Pull out every line in the records below that contains the word "tenor".

═════ STORED ROWS ═════

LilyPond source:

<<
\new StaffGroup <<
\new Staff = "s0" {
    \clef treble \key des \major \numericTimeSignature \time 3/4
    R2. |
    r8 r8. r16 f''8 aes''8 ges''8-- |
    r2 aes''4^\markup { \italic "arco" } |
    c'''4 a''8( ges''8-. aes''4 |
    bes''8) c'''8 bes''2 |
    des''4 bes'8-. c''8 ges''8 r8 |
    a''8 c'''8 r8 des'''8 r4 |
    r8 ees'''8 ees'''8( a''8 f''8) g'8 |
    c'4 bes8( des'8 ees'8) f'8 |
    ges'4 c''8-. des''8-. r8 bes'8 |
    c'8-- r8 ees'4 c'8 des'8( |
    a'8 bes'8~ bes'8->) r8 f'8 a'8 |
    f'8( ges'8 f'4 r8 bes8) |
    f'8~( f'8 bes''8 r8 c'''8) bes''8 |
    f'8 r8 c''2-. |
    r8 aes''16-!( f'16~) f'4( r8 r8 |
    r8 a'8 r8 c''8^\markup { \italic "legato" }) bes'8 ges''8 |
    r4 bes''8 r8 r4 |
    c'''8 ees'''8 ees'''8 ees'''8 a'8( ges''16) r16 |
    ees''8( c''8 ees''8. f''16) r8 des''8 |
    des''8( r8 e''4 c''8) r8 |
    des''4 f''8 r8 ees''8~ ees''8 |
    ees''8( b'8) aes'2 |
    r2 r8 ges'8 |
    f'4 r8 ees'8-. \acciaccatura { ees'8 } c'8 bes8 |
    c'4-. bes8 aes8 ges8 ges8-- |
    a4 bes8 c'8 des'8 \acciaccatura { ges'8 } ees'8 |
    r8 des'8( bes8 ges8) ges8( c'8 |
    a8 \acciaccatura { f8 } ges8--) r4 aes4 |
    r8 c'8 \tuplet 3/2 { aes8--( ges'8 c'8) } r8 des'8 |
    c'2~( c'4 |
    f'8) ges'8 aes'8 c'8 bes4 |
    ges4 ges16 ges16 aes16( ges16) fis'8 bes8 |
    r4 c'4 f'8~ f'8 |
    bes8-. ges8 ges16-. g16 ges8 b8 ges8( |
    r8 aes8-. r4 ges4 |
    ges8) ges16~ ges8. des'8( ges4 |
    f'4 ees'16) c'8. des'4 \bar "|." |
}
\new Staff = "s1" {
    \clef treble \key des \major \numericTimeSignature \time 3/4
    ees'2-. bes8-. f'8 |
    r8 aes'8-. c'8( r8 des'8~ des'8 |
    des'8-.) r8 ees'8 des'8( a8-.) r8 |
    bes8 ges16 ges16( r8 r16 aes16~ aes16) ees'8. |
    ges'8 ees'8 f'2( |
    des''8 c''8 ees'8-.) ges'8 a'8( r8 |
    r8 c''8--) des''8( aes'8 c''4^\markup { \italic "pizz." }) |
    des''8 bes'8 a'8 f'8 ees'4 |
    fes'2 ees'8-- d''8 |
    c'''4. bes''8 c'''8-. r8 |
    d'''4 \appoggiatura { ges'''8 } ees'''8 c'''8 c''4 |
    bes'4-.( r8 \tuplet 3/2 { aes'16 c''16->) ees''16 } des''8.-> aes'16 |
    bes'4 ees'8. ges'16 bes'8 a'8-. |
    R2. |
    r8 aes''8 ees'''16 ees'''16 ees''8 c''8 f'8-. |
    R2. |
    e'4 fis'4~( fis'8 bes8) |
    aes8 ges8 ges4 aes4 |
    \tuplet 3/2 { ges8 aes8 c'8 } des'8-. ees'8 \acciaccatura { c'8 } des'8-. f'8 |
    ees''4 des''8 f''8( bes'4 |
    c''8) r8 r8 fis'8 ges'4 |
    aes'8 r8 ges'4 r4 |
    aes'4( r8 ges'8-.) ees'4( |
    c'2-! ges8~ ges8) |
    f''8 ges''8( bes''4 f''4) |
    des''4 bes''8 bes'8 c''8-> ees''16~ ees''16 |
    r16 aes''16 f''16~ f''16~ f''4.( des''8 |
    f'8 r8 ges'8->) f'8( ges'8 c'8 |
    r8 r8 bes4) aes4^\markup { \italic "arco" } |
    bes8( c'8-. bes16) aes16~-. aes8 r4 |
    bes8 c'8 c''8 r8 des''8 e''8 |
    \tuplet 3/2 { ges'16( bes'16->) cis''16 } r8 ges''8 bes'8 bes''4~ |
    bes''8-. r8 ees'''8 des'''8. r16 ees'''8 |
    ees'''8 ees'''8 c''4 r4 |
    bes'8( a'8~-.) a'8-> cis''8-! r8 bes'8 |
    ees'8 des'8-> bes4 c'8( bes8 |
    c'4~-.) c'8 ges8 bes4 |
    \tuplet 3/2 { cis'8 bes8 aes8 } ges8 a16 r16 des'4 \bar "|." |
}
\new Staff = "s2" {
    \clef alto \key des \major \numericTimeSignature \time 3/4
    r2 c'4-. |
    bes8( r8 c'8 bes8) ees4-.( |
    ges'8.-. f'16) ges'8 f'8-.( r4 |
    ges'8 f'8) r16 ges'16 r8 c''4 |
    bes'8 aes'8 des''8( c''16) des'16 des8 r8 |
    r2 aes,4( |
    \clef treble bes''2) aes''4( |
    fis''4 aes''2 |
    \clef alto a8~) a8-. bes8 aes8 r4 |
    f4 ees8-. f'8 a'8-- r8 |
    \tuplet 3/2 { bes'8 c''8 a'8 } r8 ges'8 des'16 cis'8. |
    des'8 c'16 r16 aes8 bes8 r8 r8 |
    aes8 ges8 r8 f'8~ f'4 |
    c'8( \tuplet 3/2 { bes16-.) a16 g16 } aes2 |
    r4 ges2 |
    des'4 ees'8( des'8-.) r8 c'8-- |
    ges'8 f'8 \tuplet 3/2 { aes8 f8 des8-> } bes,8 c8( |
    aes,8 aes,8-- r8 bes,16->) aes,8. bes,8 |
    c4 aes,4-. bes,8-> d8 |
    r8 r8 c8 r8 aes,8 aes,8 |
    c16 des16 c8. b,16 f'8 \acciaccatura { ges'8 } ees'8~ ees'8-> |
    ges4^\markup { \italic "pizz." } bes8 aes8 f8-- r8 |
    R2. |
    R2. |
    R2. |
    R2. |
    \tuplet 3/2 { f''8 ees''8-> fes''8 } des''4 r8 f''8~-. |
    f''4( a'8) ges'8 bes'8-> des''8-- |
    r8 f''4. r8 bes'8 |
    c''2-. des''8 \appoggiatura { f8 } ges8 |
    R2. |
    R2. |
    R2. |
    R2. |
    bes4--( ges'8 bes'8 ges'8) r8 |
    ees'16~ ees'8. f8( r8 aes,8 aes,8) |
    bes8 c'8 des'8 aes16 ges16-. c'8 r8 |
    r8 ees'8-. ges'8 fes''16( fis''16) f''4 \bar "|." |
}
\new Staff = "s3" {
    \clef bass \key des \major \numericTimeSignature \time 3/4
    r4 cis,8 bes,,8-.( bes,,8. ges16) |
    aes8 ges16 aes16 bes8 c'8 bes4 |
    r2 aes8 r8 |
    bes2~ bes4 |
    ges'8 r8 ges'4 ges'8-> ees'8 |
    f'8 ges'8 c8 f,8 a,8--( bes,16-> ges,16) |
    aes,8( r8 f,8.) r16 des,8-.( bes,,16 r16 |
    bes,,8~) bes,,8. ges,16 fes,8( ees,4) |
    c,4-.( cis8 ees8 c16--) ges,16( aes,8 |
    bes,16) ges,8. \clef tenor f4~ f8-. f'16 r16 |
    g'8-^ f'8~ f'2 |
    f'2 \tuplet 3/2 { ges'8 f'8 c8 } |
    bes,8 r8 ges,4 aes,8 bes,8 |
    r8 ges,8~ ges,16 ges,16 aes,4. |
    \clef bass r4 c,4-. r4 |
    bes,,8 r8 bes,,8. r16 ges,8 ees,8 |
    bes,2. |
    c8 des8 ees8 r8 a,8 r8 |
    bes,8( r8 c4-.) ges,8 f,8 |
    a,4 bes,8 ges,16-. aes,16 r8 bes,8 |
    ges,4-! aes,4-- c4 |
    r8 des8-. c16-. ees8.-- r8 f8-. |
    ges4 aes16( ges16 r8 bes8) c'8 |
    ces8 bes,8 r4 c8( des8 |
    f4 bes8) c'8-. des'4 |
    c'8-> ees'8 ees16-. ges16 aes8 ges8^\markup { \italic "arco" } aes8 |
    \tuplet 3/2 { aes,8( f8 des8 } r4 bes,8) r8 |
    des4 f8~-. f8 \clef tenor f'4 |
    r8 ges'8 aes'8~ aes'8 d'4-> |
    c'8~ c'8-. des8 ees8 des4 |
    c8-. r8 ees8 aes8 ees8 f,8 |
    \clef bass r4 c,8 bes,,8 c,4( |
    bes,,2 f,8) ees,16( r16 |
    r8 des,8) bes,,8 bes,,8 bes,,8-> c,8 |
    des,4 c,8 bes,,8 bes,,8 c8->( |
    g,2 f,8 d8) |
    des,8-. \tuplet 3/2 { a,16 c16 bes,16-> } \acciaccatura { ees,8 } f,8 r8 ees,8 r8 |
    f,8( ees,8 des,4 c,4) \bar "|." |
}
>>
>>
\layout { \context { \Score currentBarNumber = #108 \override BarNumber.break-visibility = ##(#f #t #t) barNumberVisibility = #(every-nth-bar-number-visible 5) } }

═════

> _COMPLETE OUTPUT_
    bes,16) ges,8. \clef tenor f4~ f8-. f'16 r16 |
    des4 f8~-. f8 \clef tenor f'4 |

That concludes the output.